What is expected:
Say how many lines in the records include the string "came", adding no other words.

Scene change data:

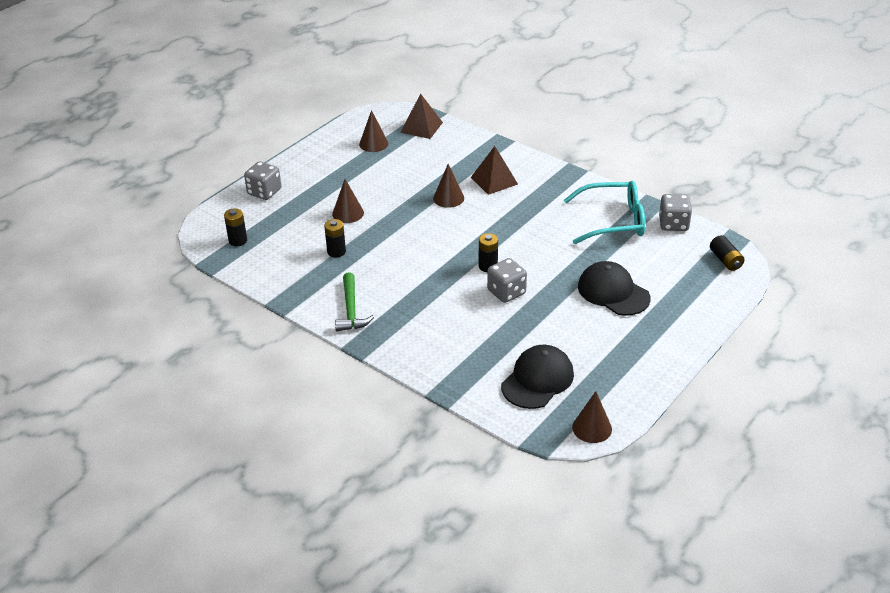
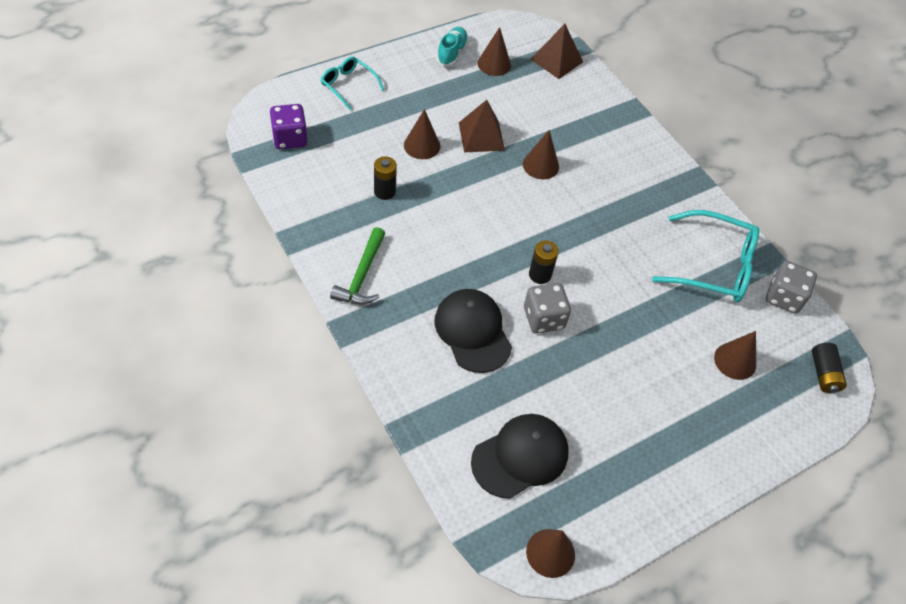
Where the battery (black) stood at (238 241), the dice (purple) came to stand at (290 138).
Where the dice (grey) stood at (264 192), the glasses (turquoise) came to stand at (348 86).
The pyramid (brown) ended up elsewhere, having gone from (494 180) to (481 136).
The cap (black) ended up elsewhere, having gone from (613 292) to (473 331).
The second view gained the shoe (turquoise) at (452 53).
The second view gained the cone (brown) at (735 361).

Your response:
2